* _Exercise_
From the entries that follow, reproduce exactly and only the lines from the line with "change=turned; old=black cutting" to the line with "change=moved; old=orange pyramid;", endpoints included.
********
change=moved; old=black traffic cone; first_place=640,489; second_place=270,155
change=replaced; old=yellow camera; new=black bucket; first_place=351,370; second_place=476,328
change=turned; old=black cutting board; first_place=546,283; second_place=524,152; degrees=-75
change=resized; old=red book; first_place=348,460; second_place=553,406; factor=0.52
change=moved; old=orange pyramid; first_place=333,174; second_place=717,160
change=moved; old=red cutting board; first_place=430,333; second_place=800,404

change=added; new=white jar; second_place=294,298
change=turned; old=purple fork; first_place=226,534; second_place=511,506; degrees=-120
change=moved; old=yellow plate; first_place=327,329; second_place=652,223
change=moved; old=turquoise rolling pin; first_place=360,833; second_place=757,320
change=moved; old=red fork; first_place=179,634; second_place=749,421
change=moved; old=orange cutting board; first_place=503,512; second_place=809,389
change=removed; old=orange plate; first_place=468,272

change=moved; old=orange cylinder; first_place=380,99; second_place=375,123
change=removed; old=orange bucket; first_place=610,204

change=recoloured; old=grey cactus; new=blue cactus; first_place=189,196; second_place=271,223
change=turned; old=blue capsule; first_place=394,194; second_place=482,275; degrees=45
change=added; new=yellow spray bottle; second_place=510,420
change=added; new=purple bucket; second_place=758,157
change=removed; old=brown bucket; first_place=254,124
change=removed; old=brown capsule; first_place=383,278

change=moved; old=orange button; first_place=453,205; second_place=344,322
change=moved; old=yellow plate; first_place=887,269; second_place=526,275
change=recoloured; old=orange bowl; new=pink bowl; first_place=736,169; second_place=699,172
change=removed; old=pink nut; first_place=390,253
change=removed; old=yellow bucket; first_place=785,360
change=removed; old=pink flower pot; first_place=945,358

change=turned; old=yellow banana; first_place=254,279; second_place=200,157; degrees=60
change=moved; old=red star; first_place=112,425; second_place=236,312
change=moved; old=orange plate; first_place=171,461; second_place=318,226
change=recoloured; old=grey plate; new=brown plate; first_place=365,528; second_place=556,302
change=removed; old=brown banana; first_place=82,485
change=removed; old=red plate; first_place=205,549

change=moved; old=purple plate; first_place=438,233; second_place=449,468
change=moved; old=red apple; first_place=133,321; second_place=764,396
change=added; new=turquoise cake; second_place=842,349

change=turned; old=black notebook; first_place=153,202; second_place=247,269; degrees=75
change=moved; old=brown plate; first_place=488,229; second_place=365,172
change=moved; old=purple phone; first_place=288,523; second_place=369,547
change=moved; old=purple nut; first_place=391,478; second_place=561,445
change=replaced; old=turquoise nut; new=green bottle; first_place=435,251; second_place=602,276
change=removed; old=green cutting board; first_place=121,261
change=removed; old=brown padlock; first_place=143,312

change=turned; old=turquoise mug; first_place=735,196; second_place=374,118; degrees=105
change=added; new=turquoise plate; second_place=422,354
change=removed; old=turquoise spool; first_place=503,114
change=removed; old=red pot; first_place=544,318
********
* _Result_
change=turned; old=black cutting board; first_place=546,283; second_place=524,152; degrees=-75
change=resized; old=red book; first_place=348,460; second_place=553,406; factor=0.52
change=moved; old=orange pyramid; first_place=333,174; second_place=717,160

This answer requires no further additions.